*Object state change records:*
---------------
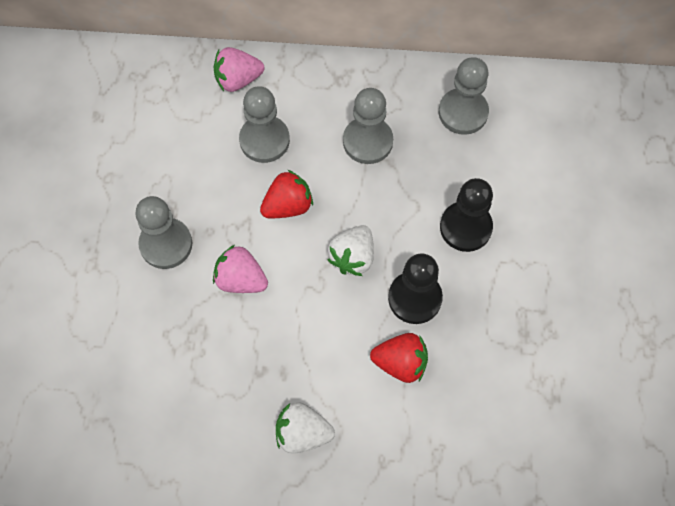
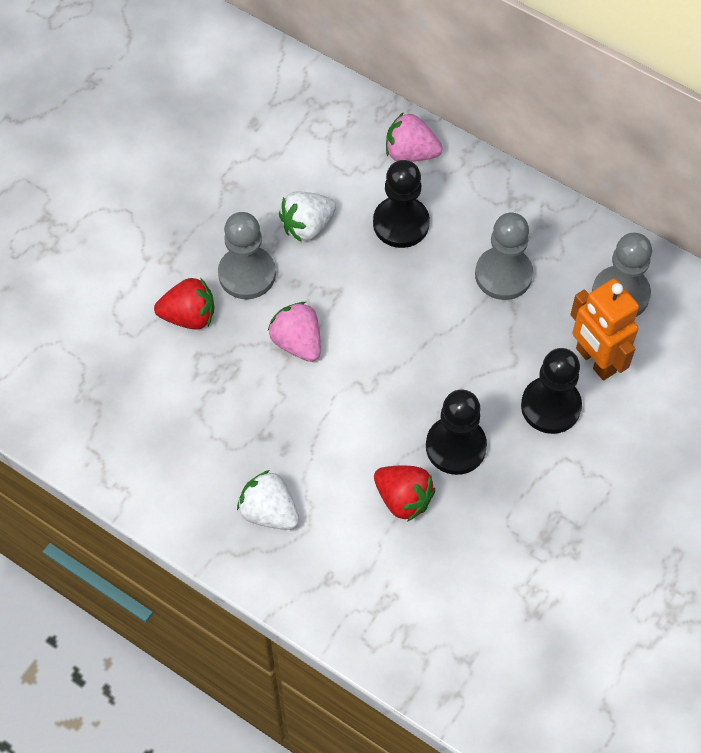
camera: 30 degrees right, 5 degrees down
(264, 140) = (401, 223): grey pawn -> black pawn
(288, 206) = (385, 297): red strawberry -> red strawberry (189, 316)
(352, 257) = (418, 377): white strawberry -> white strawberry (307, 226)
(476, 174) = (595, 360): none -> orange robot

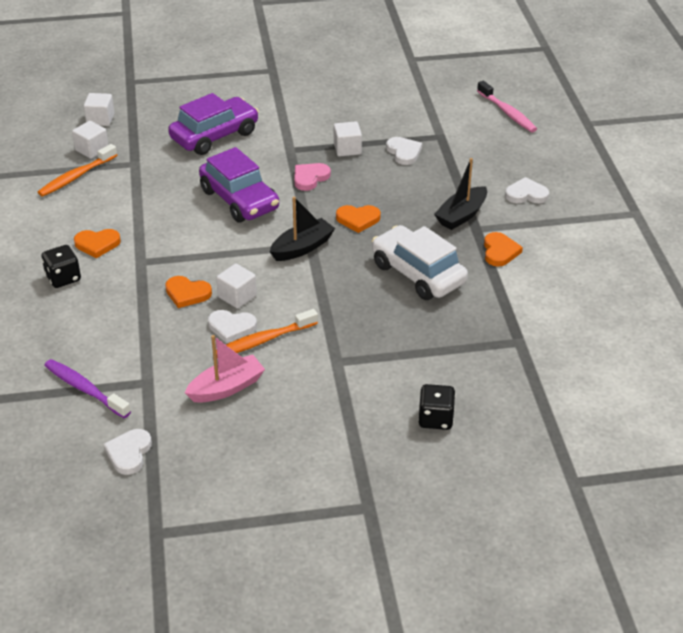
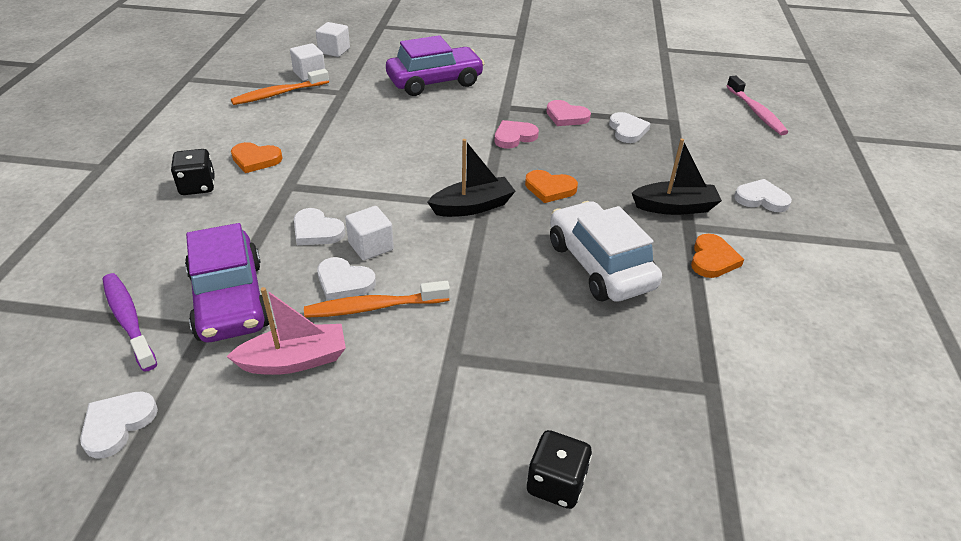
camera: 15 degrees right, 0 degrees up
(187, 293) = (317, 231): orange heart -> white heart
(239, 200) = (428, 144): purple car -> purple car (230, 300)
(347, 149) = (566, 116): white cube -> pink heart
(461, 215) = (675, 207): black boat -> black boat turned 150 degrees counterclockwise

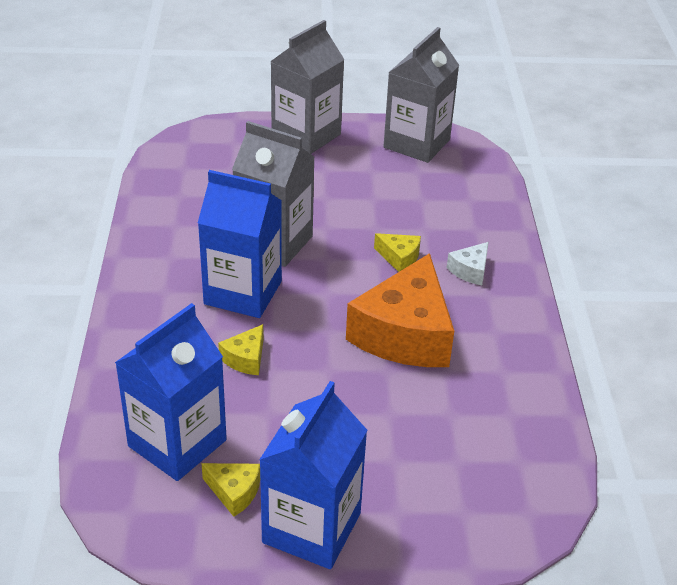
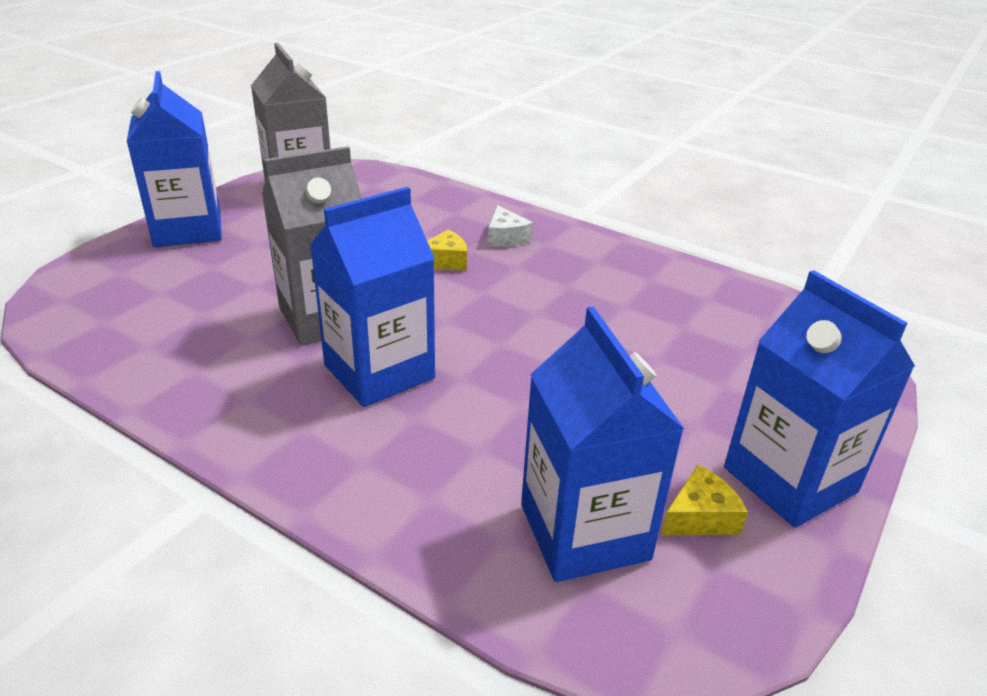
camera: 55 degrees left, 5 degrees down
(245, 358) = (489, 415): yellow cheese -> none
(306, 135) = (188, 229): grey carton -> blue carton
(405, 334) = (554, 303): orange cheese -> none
---------------
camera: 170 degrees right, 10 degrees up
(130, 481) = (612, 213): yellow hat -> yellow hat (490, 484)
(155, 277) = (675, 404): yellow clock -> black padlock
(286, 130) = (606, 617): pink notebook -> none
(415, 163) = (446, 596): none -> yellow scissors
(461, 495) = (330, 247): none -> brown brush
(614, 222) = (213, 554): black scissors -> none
---------------
*Activity:* Only one stretch of the data is wanted: write out exactly the lines from the one holding "(288, 206) = (385, 297): red" through the one holding "(405, 334) = (554, 303): orange", both included, without the pictures.

*Reply:*
(288, 206) = (385, 297): red strawberry -> red strawberry (189, 316)
(352, 257) = (418, 377): white strawberry -> white strawberry (307, 226)
(476, 174) = (595, 360): none -> orange robot

camera: 15 degrees right, 0 degrees up
(187, 293) = (317, 231): orange heart -> white heart
(239, 200) = (428, 144): purple car -> purple car (230, 300)
(347, 149) = (566, 116): white cube -> pink heart
(461, 215) = (675, 207): black boat -> black boat turned 150 degrees counterclockwise

camera: 55 degrees left, 5 degrees down
(245, 358) = (489, 415): yellow cheese -> none
(306, 135) = (188, 229): grey carton -> blue carton
(405, 334) = (554, 303): orange cheese -> none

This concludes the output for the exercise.